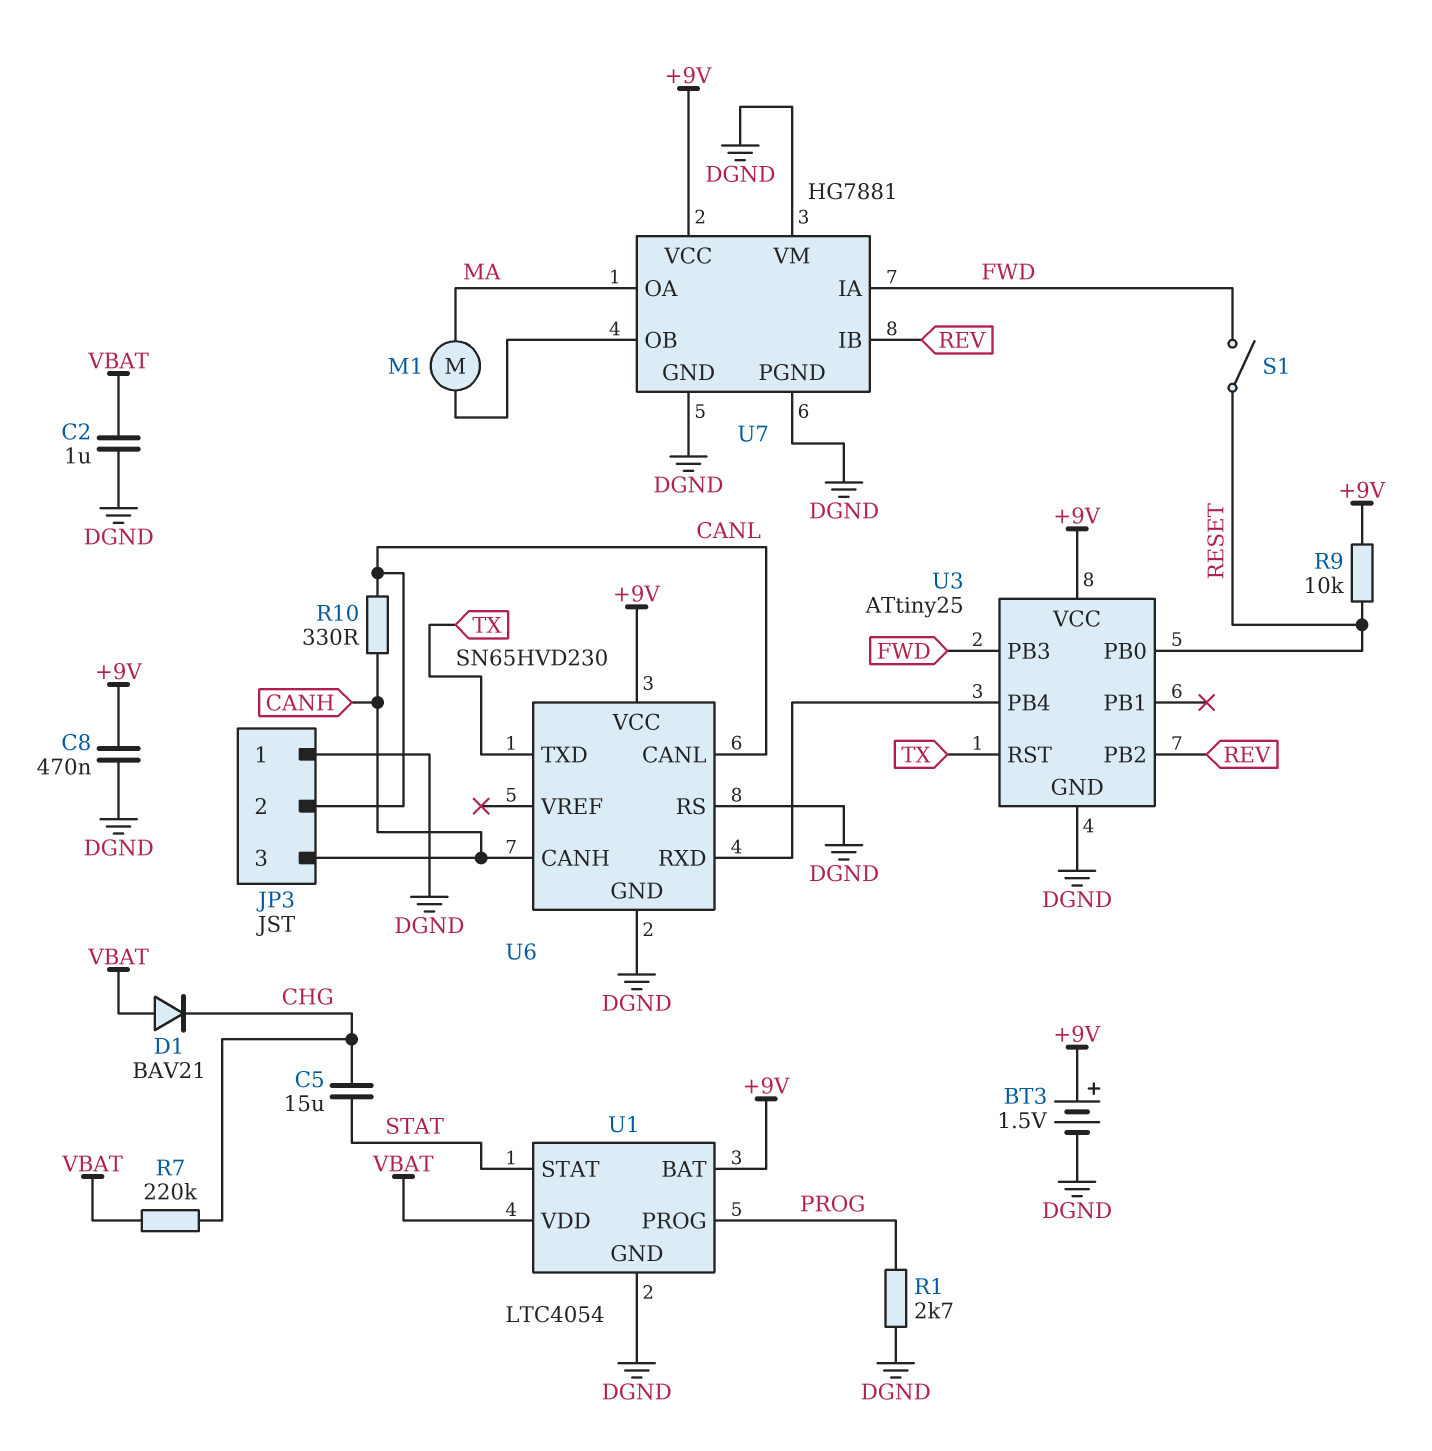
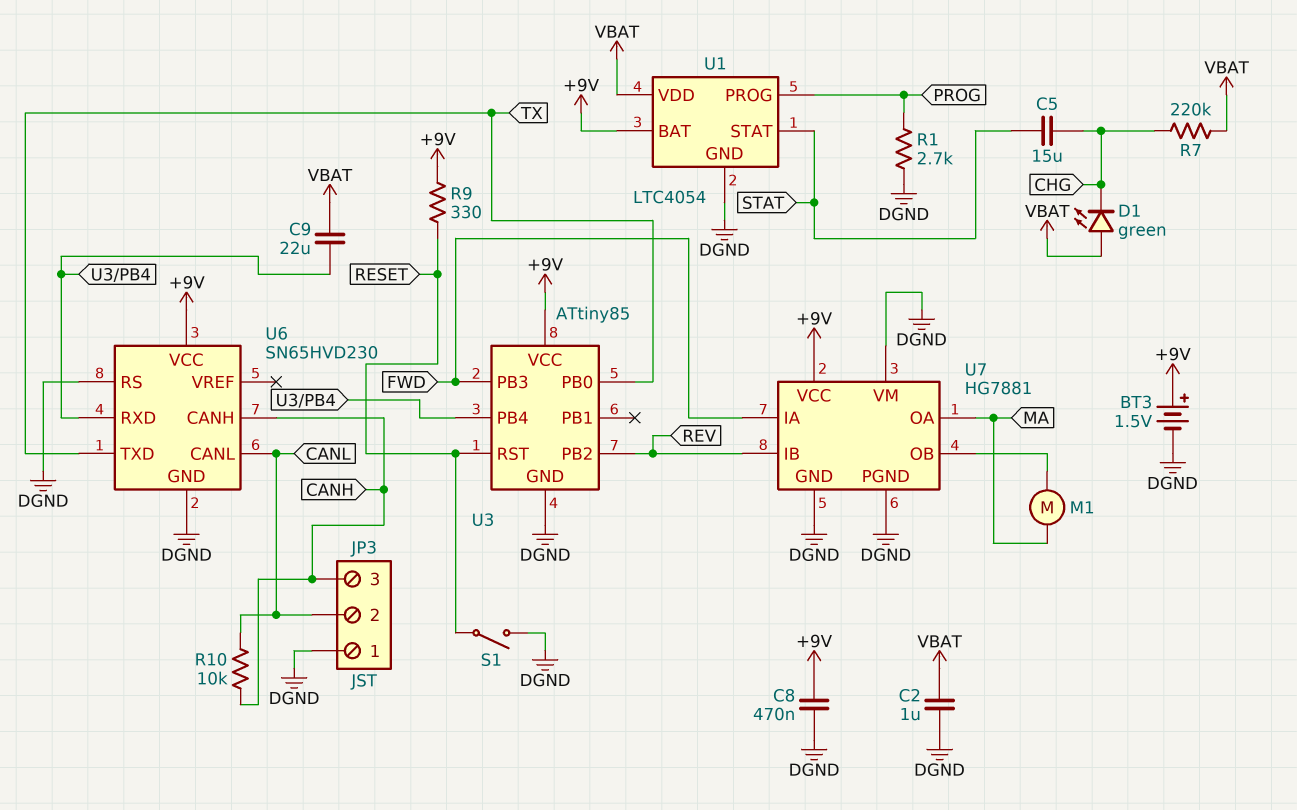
C9: none -> 22uF (U3/PB4, VBAT)
D1: diode BAV21 (A VBAT, K CHG) -> LED green (A VBAT, K CHG)
R9: 10k (+9V, RESET) -> 330 (+9V, RESET)
R10: 330 (CANH, CANL) -> 10k (CANH, CANL)
S1: switch (FWD, RESET) -> switch (DGND, RESET)
U3: ATtiny25 -> ATtiny85
U3 pin PB0: RESET -> TX
U3 pin RST: TX -> RESET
****
- **What you have to do**: All entries are to be retyped exactly. Omit any embedded images.

- **Output for this exercise**:
C9: none -> 22uF (U3/PB4, VBAT)
D1: diode BAV21 (A VBAT, K CHG) -> LED green (A VBAT, K CHG)
R9: 10k (+9V, RESET) -> 330 (+9V, RESET)
R10: 330 (CANH, CANL) -> 10k (CANH, CANL)
S1: switch (FWD, RESET) -> switch (DGND, RESET)
U3: ATtiny25 -> ATtiny85
U3 pin PB0: RESET -> TX
U3 pin RST: TX -> RESET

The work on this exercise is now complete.